#### TASK BRIEF
Output every line of the listing, exactly and completely.

#### RECORDS SHOWN
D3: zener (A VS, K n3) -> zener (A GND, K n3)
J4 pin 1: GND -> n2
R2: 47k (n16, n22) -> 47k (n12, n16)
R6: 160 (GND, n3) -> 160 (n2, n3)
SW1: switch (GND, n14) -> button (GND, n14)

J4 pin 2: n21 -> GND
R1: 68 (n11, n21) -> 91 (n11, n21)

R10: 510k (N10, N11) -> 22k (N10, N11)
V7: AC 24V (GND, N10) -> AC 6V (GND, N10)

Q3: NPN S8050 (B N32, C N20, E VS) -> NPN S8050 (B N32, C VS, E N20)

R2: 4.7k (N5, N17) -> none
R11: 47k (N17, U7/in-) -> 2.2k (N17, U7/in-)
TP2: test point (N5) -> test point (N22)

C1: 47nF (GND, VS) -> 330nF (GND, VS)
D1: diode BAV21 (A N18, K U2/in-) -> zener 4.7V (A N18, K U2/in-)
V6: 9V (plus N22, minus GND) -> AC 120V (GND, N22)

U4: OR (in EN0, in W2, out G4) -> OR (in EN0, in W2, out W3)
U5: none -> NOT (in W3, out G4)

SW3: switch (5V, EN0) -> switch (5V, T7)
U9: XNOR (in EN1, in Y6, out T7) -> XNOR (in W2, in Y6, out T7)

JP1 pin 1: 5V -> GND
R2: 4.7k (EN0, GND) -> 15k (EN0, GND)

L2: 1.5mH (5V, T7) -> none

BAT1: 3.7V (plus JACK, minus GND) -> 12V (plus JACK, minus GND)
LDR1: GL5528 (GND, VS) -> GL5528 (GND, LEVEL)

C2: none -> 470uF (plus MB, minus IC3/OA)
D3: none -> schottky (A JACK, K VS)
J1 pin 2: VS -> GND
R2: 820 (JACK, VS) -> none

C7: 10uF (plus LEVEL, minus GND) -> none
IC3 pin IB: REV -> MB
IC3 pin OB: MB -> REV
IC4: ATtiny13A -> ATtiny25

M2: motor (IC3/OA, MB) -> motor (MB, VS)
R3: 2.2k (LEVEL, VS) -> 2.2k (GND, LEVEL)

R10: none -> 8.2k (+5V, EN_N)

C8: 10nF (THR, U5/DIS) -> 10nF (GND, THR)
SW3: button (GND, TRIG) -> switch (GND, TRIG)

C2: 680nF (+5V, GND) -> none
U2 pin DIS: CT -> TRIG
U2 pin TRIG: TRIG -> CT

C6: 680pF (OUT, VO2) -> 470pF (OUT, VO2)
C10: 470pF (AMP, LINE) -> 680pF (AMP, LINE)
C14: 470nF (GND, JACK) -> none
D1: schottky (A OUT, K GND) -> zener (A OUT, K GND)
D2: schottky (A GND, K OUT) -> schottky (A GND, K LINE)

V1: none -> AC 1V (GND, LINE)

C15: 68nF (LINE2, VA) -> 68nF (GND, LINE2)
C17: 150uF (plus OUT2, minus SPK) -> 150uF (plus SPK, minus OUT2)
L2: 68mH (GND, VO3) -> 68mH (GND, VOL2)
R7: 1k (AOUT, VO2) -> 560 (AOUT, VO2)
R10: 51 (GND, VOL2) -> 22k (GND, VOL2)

#### OUTPUT OF THE EXERCISE
D3: zener (A VS, K n3) -> zener (A GND, K n3)
J4 pin 1: GND -> n2
R2: 47k (n16, n22) -> 47k (n12, n16)
R6: 160 (GND, n3) -> 160 (n2, n3)
SW1: switch (GND, n14) -> button (GND, n14)

J4 pin 2: n21 -> GND
R1: 68 (n11, n21) -> 91 (n11, n21)

R10: 510k (N10, N11) -> 22k (N10, N11)
V7: AC 24V (GND, N10) -> AC 6V (GND, N10)

Q3: NPN S8050 (B N32, C N20, E VS) -> NPN S8050 (B N32, C VS, E N20)

R2: 4.7k (N5, N17) -> none
R11: 47k (N17, U7/in-) -> 2.2k (N17, U7/in-)
TP2: test point (N5) -> test point (N22)

C1: 47nF (GND, VS) -> 330nF (GND, VS)
D1: diode BAV21 (A N18, K U2/in-) -> zener 4.7V (A N18, K U2/in-)
V6: 9V (plus N22, minus GND) -> AC 120V (GND, N22)

U4: OR (in EN0, in W2, out G4) -> OR (in EN0, in W2, out W3)
U5: none -> NOT (in W3, out G4)

SW3: switch (5V, EN0) -> switch (5V, T7)
U9: XNOR (in EN1, in Y6, out T7) -> XNOR (in W2, in Y6, out T7)

JP1 pin 1: 5V -> GND
R2: 4.7k (EN0, GND) -> 15k (EN0, GND)

L2: 1.5mH (5V, T7) -> none

BAT1: 3.7V (plus JACK, minus GND) -> 12V (plus JACK, minus GND)
LDR1: GL5528 (GND, VS) -> GL5528 (GND, LEVEL)

C2: none -> 470uF (plus MB, minus IC3/OA)
D3: none -> schottky (A JACK, K VS)
J1 pin 2: VS -> GND
R2: 820 (JACK, VS) -> none

C7: 10uF (plus LEVEL, minus GND) -> none
IC3 pin IB: REV -> MB
IC3 pin OB: MB -> REV
IC4: ATtiny13A -> ATtiny25

M2: motor (IC3/OA, MB) -> motor (MB, VS)
R3: 2.2k (LEVEL, VS) -> 2.2k (GND, LEVEL)

R10: none -> 8.2k (+5V, EN_N)

C8: 10nF (THR, U5/DIS) -> 10nF (GND, THR)
SW3: button (GND, TRIG) -> switch (GND, TRIG)

C2: 680nF (+5V, GND) -> none
U2 pin DIS: CT -> TRIG
U2 pin TRIG: TRIG -> CT

C6: 680pF (OUT, VO2) -> 470pF (OUT, VO2)
C10: 470pF (AMP, LINE) -> 680pF (AMP, LINE)
C14: 470nF (GND, JACK) -> none
D1: schottky (A OUT, K GND) -> zener (A OUT, K GND)
D2: schottky (A GND, K OUT) -> schottky (A GND, K LINE)

V1: none -> AC 1V (GND, LINE)

C15: 68nF (LINE2, VA) -> 68nF (GND, LINE2)
C17: 150uF (plus OUT2, minus SPK) -> 150uF (plus SPK, minus OUT2)
L2: 68mH (GND, VO3) -> 68mH (GND, VOL2)
R7: 1k (AOUT, VO2) -> 560 (AOUT, VO2)
R10: 51 (GND, VOL2) -> 22k (GND, VOL2)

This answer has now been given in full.